> **YOUR TASK**
Using the material below, set down only the line containing "(634, 307) = (650, 184): black" and the lines after it, unchanged.

> **SUPPLIED MATERIAL**
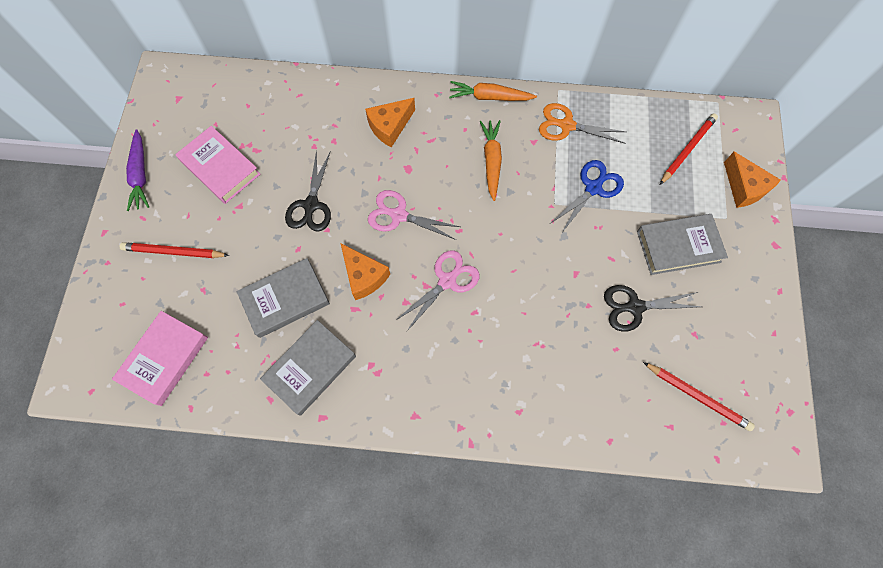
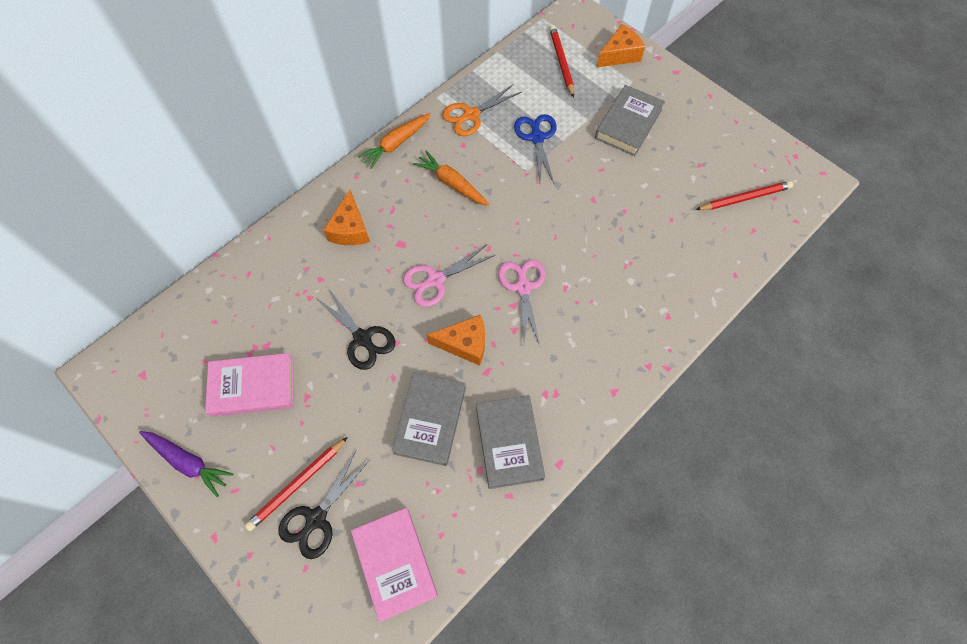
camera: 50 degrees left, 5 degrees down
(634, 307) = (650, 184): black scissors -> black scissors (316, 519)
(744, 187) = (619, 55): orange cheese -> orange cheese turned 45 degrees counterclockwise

> **ANSWER TO THE EXERCISE**
(634, 307) = (650, 184): black scissors -> black scissors (316, 519)
(744, 187) = (619, 55): orange cheese -> orange cheese turned 45 degrees counterclockwise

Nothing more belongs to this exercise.